*** Block opens ***

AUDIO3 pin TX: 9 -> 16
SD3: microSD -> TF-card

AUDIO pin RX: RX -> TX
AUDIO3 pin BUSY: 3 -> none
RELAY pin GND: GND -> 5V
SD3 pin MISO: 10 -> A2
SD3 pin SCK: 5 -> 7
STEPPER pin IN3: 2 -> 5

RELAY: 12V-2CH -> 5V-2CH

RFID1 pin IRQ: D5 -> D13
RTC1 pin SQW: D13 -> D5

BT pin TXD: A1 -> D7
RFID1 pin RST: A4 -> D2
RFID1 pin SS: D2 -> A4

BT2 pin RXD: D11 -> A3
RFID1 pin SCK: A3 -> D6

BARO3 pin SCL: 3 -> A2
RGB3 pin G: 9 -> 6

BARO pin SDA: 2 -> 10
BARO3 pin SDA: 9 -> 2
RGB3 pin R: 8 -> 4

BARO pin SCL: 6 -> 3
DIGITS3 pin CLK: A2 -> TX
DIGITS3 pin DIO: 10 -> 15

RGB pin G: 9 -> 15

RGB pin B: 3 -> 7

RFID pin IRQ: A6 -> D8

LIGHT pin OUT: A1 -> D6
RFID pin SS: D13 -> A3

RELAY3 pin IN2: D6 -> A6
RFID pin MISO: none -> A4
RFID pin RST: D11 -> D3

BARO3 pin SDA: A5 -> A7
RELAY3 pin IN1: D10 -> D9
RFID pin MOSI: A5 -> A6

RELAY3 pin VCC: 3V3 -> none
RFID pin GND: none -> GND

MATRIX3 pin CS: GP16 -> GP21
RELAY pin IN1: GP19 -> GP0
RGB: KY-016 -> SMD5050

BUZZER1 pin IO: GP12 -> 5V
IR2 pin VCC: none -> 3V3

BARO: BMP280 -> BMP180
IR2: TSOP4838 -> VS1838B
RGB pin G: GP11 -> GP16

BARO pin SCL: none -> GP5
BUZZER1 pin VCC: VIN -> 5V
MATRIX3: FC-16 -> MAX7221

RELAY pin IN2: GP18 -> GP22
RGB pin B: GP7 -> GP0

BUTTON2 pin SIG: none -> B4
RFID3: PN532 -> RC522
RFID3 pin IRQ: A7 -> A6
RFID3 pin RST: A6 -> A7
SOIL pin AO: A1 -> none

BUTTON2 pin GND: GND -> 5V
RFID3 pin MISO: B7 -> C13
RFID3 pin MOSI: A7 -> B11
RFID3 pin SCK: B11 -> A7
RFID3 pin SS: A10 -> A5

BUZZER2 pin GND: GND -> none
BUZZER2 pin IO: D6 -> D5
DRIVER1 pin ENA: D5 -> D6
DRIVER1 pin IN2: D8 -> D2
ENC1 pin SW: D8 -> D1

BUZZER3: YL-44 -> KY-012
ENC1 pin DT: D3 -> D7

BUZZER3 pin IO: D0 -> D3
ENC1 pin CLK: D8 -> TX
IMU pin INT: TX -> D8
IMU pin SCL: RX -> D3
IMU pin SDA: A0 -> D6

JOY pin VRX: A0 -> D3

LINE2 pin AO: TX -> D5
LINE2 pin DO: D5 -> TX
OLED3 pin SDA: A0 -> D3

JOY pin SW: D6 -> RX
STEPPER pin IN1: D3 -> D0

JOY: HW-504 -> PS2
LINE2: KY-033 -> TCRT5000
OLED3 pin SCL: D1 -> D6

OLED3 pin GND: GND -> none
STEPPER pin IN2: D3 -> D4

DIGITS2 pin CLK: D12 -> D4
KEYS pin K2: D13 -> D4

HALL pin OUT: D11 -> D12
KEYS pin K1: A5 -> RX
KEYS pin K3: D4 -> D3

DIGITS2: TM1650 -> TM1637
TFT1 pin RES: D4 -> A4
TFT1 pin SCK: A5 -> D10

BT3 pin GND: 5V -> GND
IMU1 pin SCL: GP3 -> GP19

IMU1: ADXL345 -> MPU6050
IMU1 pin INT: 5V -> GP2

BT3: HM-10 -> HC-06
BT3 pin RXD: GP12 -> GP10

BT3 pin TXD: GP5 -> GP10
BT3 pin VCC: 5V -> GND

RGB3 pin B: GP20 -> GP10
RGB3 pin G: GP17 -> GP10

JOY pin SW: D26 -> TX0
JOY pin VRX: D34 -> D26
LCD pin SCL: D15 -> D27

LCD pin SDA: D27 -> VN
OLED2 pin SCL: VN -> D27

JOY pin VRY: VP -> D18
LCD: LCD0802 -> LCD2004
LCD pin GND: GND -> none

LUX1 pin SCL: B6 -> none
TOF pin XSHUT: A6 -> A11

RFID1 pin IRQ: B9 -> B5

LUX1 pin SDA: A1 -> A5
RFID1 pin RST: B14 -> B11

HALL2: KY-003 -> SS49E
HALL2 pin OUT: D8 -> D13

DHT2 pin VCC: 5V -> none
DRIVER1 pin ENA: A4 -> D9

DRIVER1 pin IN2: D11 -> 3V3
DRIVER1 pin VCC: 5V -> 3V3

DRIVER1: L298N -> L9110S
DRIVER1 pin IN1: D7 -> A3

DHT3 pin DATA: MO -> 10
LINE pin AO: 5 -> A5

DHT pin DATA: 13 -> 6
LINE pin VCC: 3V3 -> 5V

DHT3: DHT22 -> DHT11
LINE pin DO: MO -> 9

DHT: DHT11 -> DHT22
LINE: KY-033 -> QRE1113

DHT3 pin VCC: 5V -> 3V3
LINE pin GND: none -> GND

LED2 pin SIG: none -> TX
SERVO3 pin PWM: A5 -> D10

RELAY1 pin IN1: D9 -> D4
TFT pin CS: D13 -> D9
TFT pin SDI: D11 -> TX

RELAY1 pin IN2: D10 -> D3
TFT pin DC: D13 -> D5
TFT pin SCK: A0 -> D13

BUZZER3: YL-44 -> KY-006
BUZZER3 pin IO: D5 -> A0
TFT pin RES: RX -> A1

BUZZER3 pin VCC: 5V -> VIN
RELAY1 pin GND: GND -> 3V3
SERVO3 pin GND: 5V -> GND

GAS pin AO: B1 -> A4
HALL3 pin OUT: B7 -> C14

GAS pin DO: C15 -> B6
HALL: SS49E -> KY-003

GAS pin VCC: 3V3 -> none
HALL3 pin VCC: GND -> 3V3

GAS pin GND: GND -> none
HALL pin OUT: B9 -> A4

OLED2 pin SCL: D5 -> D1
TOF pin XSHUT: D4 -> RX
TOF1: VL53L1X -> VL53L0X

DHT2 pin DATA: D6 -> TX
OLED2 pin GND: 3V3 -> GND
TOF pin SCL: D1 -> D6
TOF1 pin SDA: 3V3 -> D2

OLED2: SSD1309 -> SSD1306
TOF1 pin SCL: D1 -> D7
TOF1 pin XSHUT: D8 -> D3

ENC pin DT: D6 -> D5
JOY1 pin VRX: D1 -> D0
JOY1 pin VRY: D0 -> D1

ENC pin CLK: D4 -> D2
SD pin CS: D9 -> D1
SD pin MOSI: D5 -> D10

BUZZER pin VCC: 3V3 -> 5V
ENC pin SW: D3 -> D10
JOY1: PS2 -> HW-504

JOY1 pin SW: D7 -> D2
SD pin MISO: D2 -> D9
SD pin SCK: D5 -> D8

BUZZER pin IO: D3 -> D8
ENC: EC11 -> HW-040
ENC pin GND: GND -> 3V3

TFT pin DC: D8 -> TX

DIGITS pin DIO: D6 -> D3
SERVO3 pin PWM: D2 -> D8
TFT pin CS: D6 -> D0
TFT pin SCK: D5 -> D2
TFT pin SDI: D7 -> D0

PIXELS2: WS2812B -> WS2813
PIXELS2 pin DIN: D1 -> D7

*** Block closes ***

[Your task] All lines in the listing above should be written out again exactly.

[Answer to this problem]
AUDIO3 pin TX: 9 -> 16
SD3: microSD -> TF-card

AUDIO pin RX: RX -> TX
AUDIO3 pin BUSY: 3 -> none
RELAY pin GND: GND -> 5V
SD3 pin MISO: 10 -> A2
SD3 pin SCK: 5 -> 7
STEPPER pin IN3: 2 -> 5

RELAY: 12V-2CH -> 5V-2CH

RFID1 pin IRQ: D5 -> D13
RTC1 pin SQW: D13 -> D5

BT pin TXD: A1 -> D7
RFID1 pin RST: A4 -> D2
RFID1 pin SS: D2 -> A4

BT2 pin RXD: D11 -> A3
RFID1 pin SCK: A3 -> D6

BARO3 pin SCL: 3 -> A2
RGB3 pin G: 9 -> 6

BARO pin SDA: 2 -> 10
BARO3 pin SDA: 9 -> 2
RGB3 pin R: 8 -> 4

BARO pin SCL: 6 -> 3
DIGITS3 pin CLK: A2 -> TX
DIGITS3 pin DIO: 10 -> 15

RGB pin G: 9 -> 15

RGB pin B: 3 -> 7

RFID pin IRQ: A6 -> D8

LIGHT pin OUT: A1 -> D6
RFID pin SS: D13 -> A3

RELAY3 pin IN2: D6 -> A6
RFID pin MISO: none -> A4
RFID pin RST: D11 -> D3

BARO3 pin SDA: A5 -> A7
RELAY3 pin IN1: D10 -> D9
RFID pin MOSI: A5 -> A6

RELAY3 pin VCC: 3V3 -> none
RFID pin GND: none -> GND

MATRIX3 pin CS: GP16 -> GP21
RELAY pin IN1: GP19 -> GP0
RGB: KY-016 -> SMD5050

BUZZER1 pin IO: GP12 -> 5V
IR2 pin VCC: none -> 3V3

BARO: BMP280 -> BMP180
IR2: TSOP4838 -> VS1838B
RGB pin G: GP11 -> GP16

BARO pin SCL: none -> GP5
BUZZER1 pin VCC: VIN -> 5V
MATRIX3: FC-16 -> MAX7221

RELAY pin IN2: GP18 -> GP22
RGB pin B: GP7 -> GP0

BUTTON2 pin SIG: none -> B4
RFID3: PN532 -> RC522
RFID3 pin IRQ: A7 -> A6
RFID3 pin RST: A6 -> A7
SOIL pin AO: A1 -> none

BUTTON2 pin GND: GND -> 5V
RFID3 pin MISO: B7 -> C13
RFID3 pin MOSI: A7 -> B11
RFID3 pin SCK: B11 -> A7
RFID3 pin SS: A10 -> A5

BUZZER2 pin GND: GND -> none
BUZZER2 pin IO: D6 -> D5
DRIVER1 pin ENA: D5 -> D6
DRIVER1 pin IN2: D8 -> D2
ENC1 pin SW: D8 -> D1

BUZZER3: YL-44 -> KY-012
ENC1 pin DT: D3 -> D7

BUZZER3 pin IO: D0 -> D3
ENC1 pin CLK: D8 -> TX
IMU pin INT: TX -> D8
IMU pin SCL: RX -> D3
IMU pin SDA: A0 -> D6

JOY pin VRX: A0 -> D3

LINE2 pin AO: TX -> D5
LINE2 pin DO: D5 -> TX
OLED3 pin SDA: A0 -> D3

JOY pin SW: D6 -> RX
STEPPER pin IN1: D3 -> D0

JOY: HW-504 -> PS2
LINE2: KY-033 -> TCRT5000
OLED3 pin SCL: D1 -> D6

OLED3 pin GND: GND -> none
STEPPER pin IN2: D3 -> D4

DIGITS2 pin CLK: D12 -> D4
KEYS pin K2: D13 -> D4

HALL pin OUT: D11 -> D12
KEYS pin K1: A5 -> RX
KEYS pin K3: D4 -> D3

DIGITS2: TM1650 -> TM1637
TFT1 pin RES: D4 -> A4
TFT1 pin SCK: A5 -> D10

BT3 pin GND: 5V -> GND
IMU1 pin SCL: GP3 -> GP19

IMU1: ADXL345 -> MPU6050
IMU1 pin INT: 5V -> GP2

BT3: HM-10 -> HC-06
BT3 pin RXD: GP12 -> GP10

BT3 pin TXD: GP5 -> GP10
BT3 pin VCC: 5V -> GND

RGB3 pin B: GP20 -> GP10
RGB3 pin G: GP17 -> GP10

JOY pin SW: D26 -> TX0
JOY pin VRX: D34 -> D26
LCD pin SCL: D15 -> D27

LCD pin SDA: D27 -> VN
OLED2 pin SCL: VN -> D27

JOY pin VRY: VP -> D18
LCD: LCD0802 -> LCD2004
LCD pin GND: GND -> none

LUX1 pin SCL: B6 -> none
TOF pin XSHUT: A6 -> A11

RFID1 pin IRQ: B9 -> B5

LUX1 pin SDA: A1 -> A5
RFID1 pin RST: B14 -> B11

HALL2: KY-003 -> SS49E
HALL2 pin OUT: D8 -> D13

DHT2 pin VCC: 5V -> none
DRIVER1 pin ENA: A4 -> D9

DRIVER1 pin IN2: D11 -> 3V3
DRIVER1 pin VCC: 5V -> 3V3

DRIVER1: L298N -> L9110S
DRIVER1 pin IN1: D7 -> A3

DHT3 pin DATA: MO -> 10
LINE pin AO: 5 -> A5

DHT pin DATA: 13 -> 6
LINE pin VCC: 3V3 -> 5V

DHT3: DHT22 -> DHT11
LINE pin DO: MO -> 9

DHT: DHT11 -> DHT22
LINE: KY-033 -> QRE1113

DHT3 pin VCC: 5V -> 3V3
LINE pin GND: none -> GND

LED2 pin SIG: none -> TX
SERVO3 pin PWM: A5 -> D10

RELAY1 pin IN1: D9 -> D4
TFT pin CS: D13 -> D9
TFT pin SDI: D11 -> TX

RELAY1 pin IN2: D10 -> D3
TFT pin DC: D13 -> D5
TFT pin SCK: A0 -> D13

BUZZER3: YL-44 -> KY-006
BUZZER3 pin IO: D5 -> A0
TFT pin RES: RX -> A1

BUZZER3 pin VCC: 5V -> VIN
RELAY1 pin GND: GND -> 3V3
SERVO3 pin GND: 5V -> GND

GAS pin AO: B1 -> A4
HALL3 pin OUT: B7 -> C14

GAS pin DO: C15 -> B6
HALL: SS49E -> KY-003

GAS pin VCC: 3V3 -> none
HALL3 pin VCC: GND -> 3V3

GAS pin GND: GND -> none
HALL pin OUT: B9 -> A4

OLED2 pin SCL: D5 -> D1
TOF pin XSHUT: D4 -> RX
TOF1: VL53L1X -> VL53L0X

DHT2 pin DATA: D6 -> TX
OLED2 pin GND: 3V3 -> GND
TOF pin SCL: D1 -> D6
TOF1 pin SDA: 3V3 -> D2

OLED2: SSD1309 -> SSD1306
TOF1 pin SCL: D1 -> D7
TOF1 pin XSHUT: D8 -> D3

ENC pin DT: D6 -> D5
JOY1 pin VRX: D1 -> D0
JOY1 pin VRY: D0 -> D1

ENC pin CLK: D4 -> D2
SD pin CS: D9 -> D1
SD pin MOSI: D5 -> D10

BUZZER pin VCC: 3V3 -> 5V
ENC pin SW: D3 -> D10
JOY1: PS2 -> HW-504

JOY1 pin SW: D7 -> D2
SD pin MISO: D2 -> D9
SD pin SCK: D5 -> D8

BUZZER pin IO: D3 -> D8
ENC: EC11 -> HW-040
ENC pin GND: GND -> 3V3

TFT pin DC: D8 -> TX

DIGITS pin DIO: D6 -> D3
SERVO3 pin PWM: D2 -> D8
TFT pin CS: D6 -> D0
TFT pin SCK: D5 -> D2
TFT pin SDI: D7 -> D0

PIXELS2: WS2812B -> WS2813
PIXELS2 pin DIN: D1 -> D7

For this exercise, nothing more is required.